>> start Exercise material

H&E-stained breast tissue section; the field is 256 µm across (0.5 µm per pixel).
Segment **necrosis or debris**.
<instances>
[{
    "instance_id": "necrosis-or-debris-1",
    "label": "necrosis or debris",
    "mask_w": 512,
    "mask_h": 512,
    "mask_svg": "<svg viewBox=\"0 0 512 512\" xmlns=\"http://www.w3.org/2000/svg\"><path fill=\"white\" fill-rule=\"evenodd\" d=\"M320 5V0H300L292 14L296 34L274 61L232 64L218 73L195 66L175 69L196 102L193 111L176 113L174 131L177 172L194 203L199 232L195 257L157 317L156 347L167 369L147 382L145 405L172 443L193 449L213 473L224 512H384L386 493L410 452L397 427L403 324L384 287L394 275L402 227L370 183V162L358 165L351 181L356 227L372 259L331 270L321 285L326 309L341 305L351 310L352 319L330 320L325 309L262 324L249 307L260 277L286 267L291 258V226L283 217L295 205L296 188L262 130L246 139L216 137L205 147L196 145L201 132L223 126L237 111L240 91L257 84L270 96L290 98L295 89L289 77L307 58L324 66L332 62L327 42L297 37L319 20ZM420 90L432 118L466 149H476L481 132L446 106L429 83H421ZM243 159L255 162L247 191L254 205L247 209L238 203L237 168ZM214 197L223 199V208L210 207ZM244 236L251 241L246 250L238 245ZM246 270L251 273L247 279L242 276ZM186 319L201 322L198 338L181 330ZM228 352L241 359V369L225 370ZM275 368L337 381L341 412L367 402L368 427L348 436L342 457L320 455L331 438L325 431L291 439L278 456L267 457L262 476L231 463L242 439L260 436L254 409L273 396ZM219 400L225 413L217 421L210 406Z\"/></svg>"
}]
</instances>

>> end Exercise material

> **What you need to do**:
Return all lines with the word "debris" in them.

> **Finished task**:
Segment **necrosis or debris**.
    "instance_id": "necrosis-or-debris-1",
    "label": "necrosis or debris",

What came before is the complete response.